● **Exercise objective**
Your task is to repeat the entries underneath exactly, minus the pictures.

● **Supplied data**
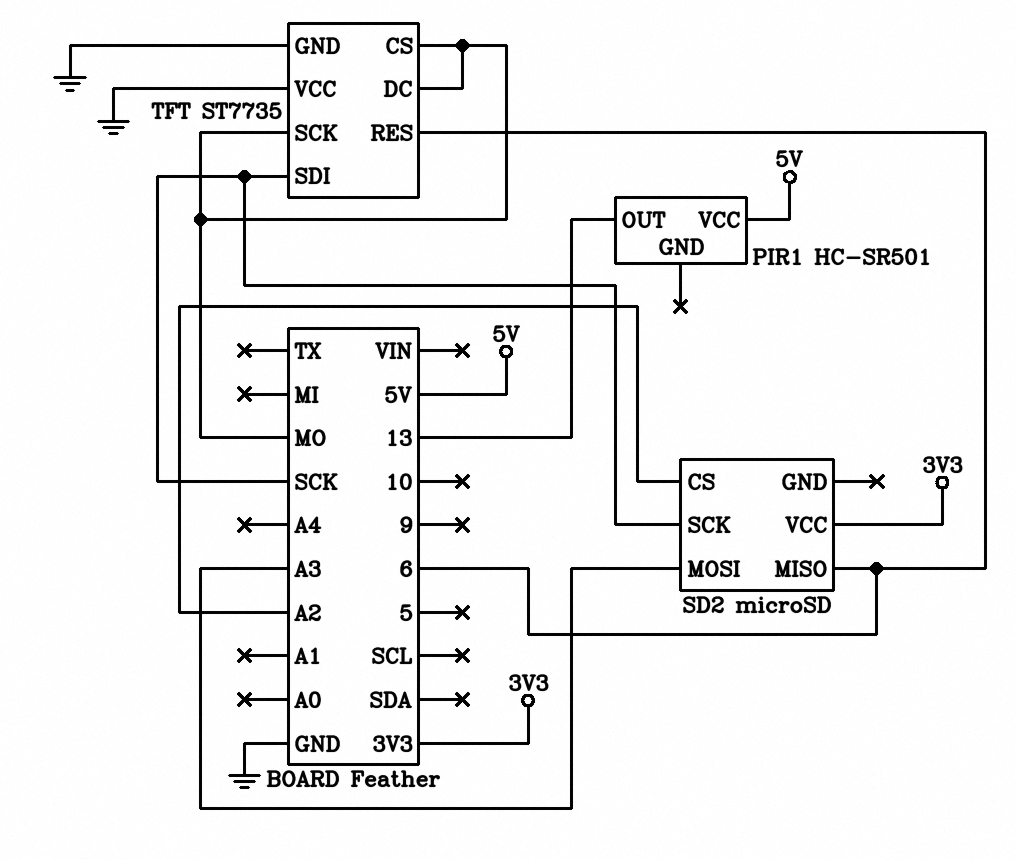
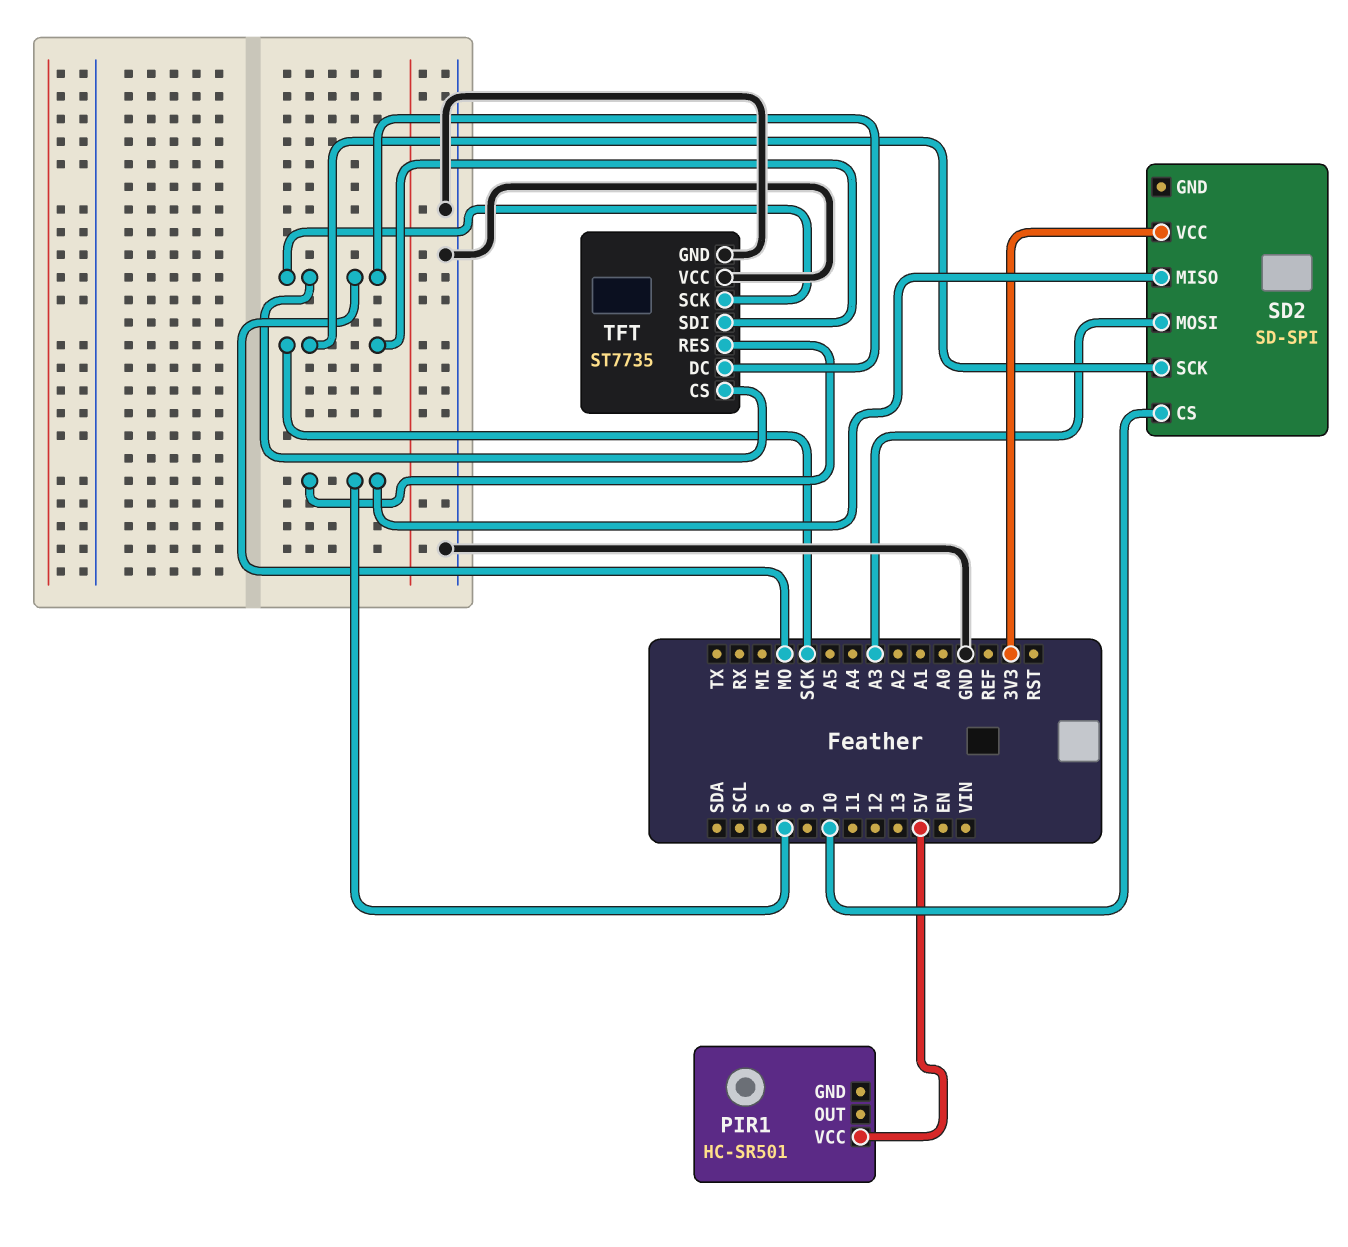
PIR1 pin OUT: 13 -> none
SD2: microSD -> SD-SPI
SD2 pin CS: A2 -> 10

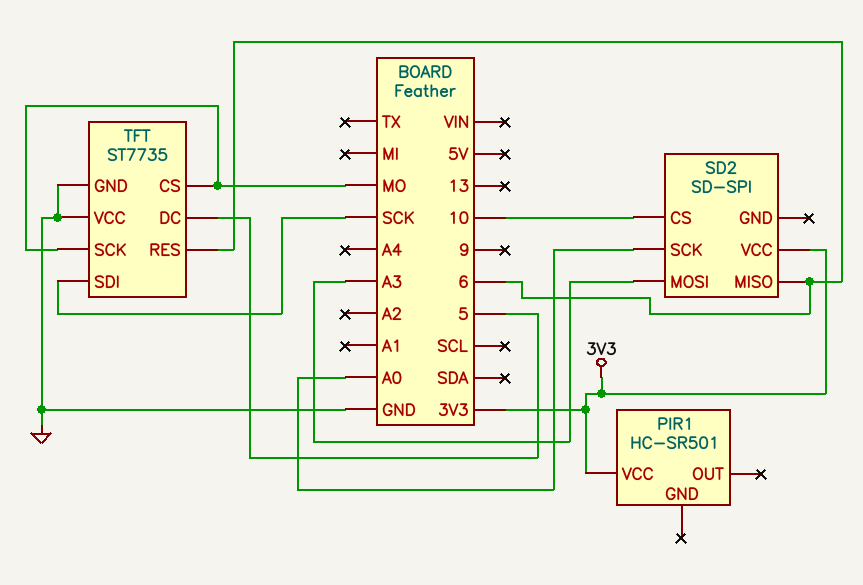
PIR1 pin VCC: 5V -> 3V3
SD2 pin SCK: SCK -> A0
TFT pin DC: MO -> 5

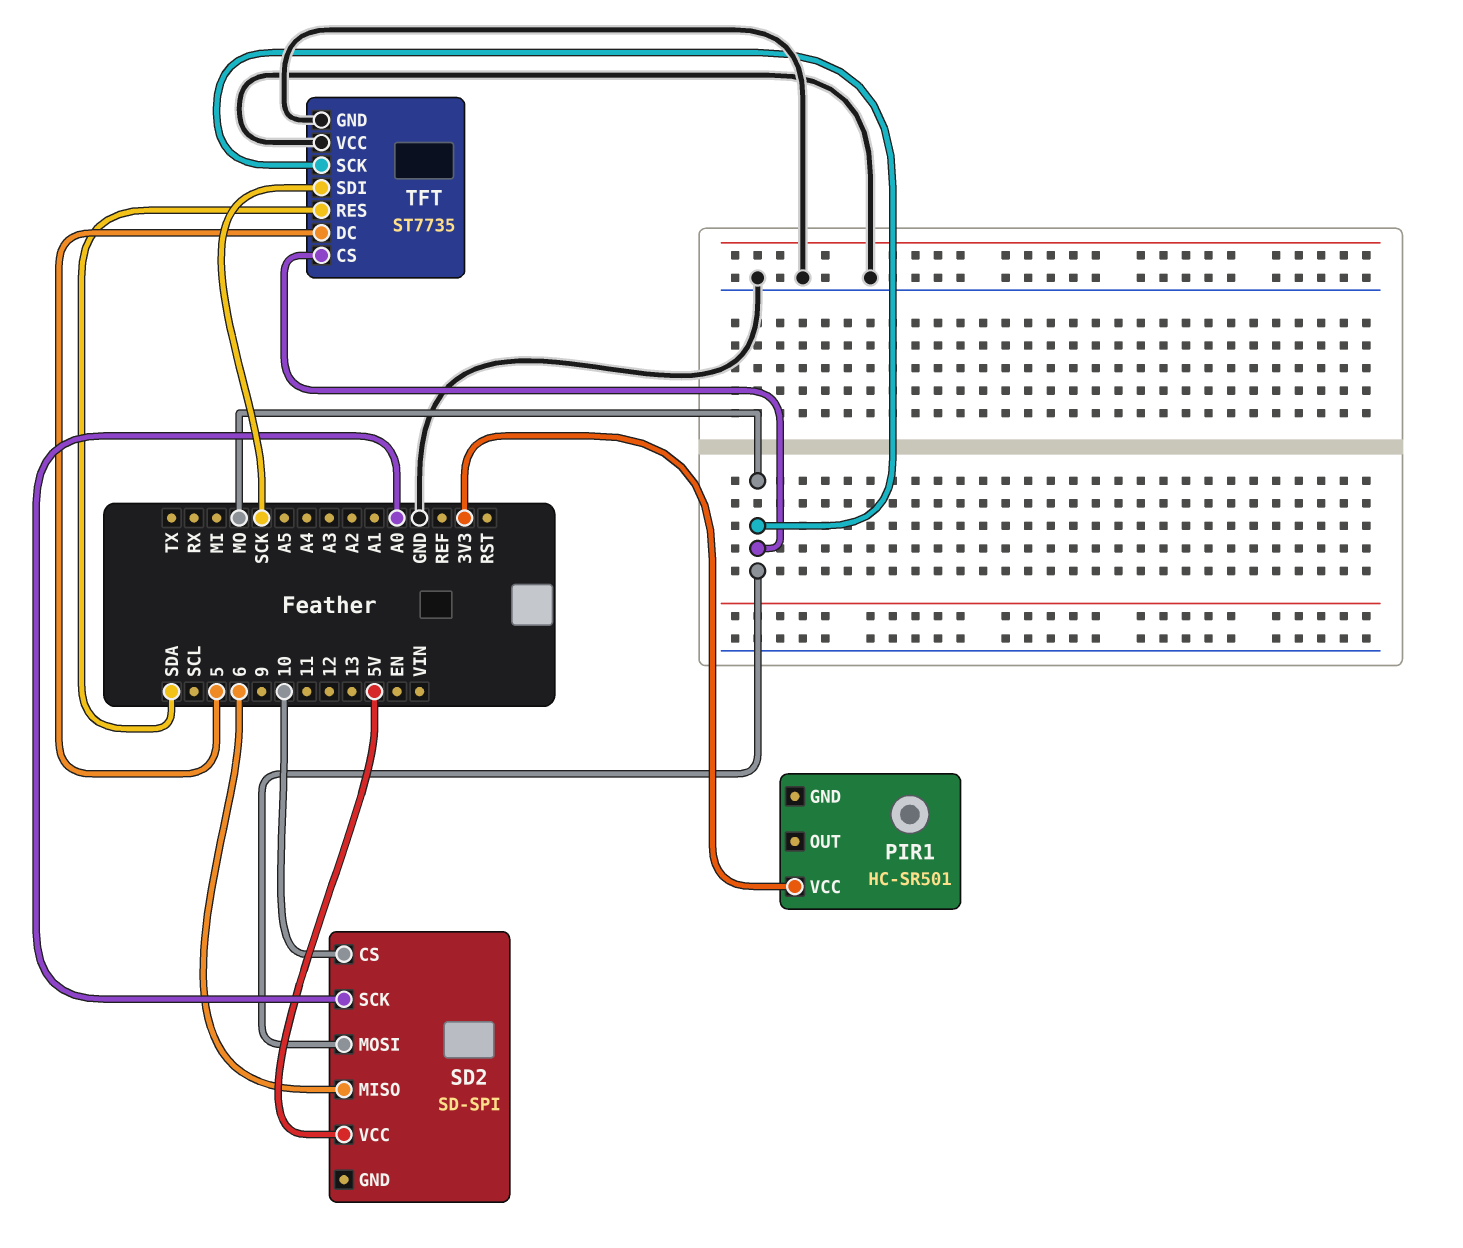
SD2 pin MOSI: A3 -> MO
SD2 pin VCC: 3V3 -> 5V
TFT pin RES: 6 -> SDA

● **Response to this task**
PIR1 pin OUT: 13 -> none
SD2: microSD -> SD-SPI
SD2 pin CS: A2 -> 10

PIR1 pin VCC: 5V -> 3V3
SD2 pin SCK: SCK -> A0
TFT pin DC: MO -> 5

SD2 pin MOSI: A3 -> MO
SD2 pin VCC: 3V3 -> 5V
TFT pin RES: 6 -> SDA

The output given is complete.